● Requirements
Copy out the items below, replacing each "images" with "frames" and keeping everything else unchanged. Omit the pictures from your copy.

---- Extracted entries

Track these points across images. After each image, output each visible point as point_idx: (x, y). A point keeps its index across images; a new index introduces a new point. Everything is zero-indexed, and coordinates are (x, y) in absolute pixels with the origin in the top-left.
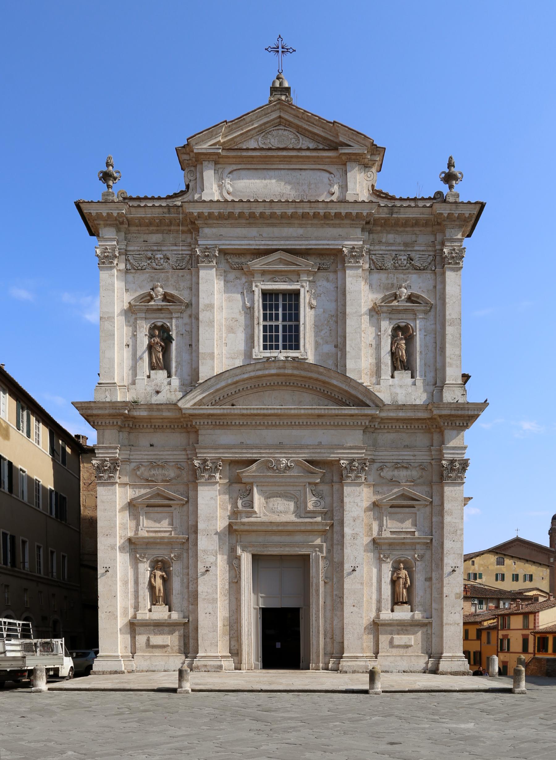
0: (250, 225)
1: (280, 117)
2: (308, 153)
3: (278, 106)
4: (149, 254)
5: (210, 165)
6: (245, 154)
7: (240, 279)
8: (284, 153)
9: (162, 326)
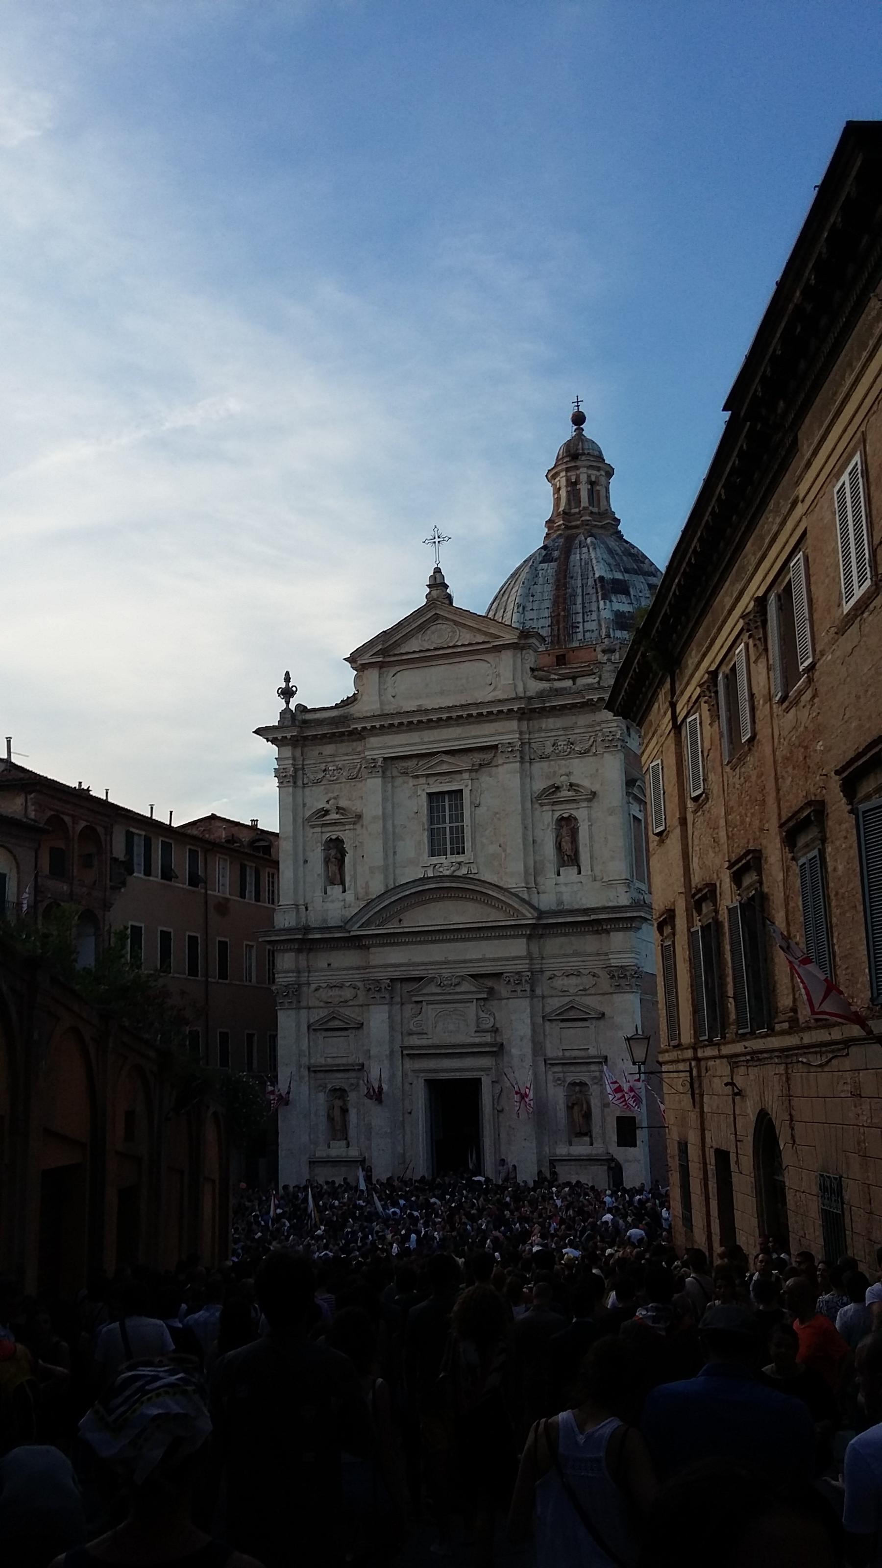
0: (410, 730)
1: (436, 614)
2: (463, 649)
3: (432, 606)
4: (323, 767)
5: (375, 671)
6: (404, 657)
7: (407, 783)
8: (441, 652)
9: (337, 838)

--------

● Final result
Track these points across frames. After each image, output each visible point as point_idx: (x, y). A point keeps its index across frames; a new index introduces a new point. Everything is zero-indexed, and coordinates are (x, y) in absolute pixels with the origin in the top-left.
0: (250, 225)
1: (280, 117)
2: (308, 153)
3: (278, 106)
4: (149, 254)
5: (210, 165)
6: (245, 154)
7: (240, 279)
8: (284, 153)
9: (162, 326)
0: (410, 730)
1: (436, 614)
2: (463, 649)
3: (432, 606)
4: (323, 767)
5: (375, 671)
6: (404, 657)
7: (407, 783)
8: (441, 652)
9: (337, 838)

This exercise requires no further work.